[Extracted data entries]
+---+

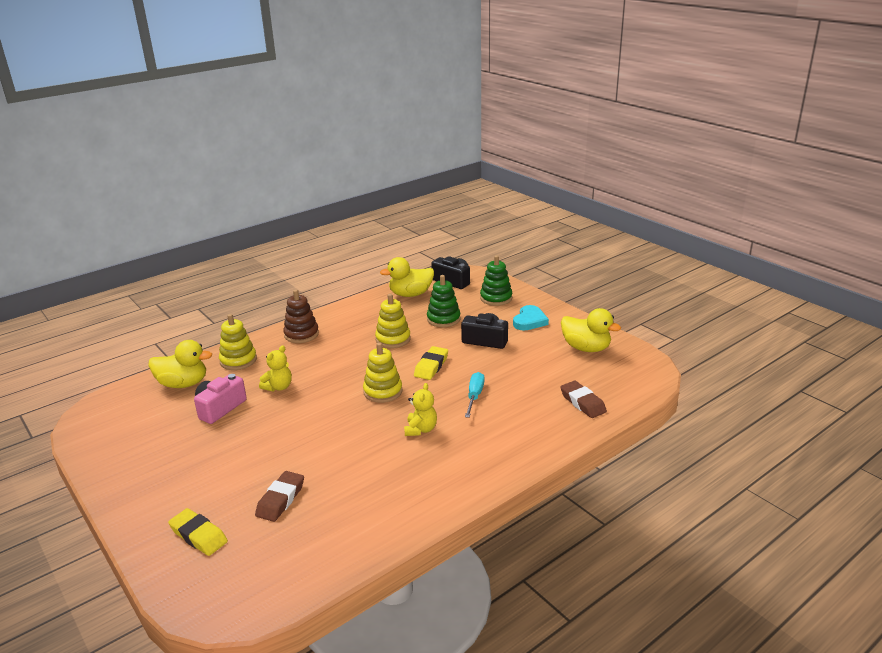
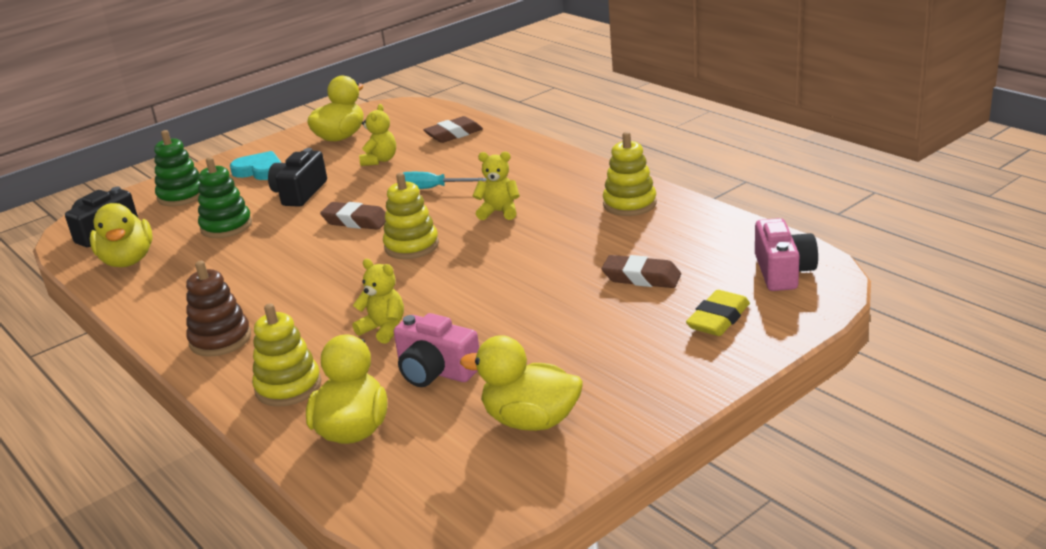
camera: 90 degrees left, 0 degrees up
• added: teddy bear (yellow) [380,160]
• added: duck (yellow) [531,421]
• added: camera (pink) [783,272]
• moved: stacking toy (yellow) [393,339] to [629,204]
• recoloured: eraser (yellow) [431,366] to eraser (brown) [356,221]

+---+

- ASSIGNMENT: Please output every record above exactly. Leave the pictures out.

- WRITTEN ANSWER:
camera: 90 degrees left, 0 degrees up
• added: teddy bear (yellow) [380,160]
• added: duck (yellow) [531,421]
• added: camera (pink) [783,272]
• moved: stacking toy (yellow) [393,339] to [629,204]
• recoloured: eraser (yellow) [431,366] to eraser (brown) [356,221]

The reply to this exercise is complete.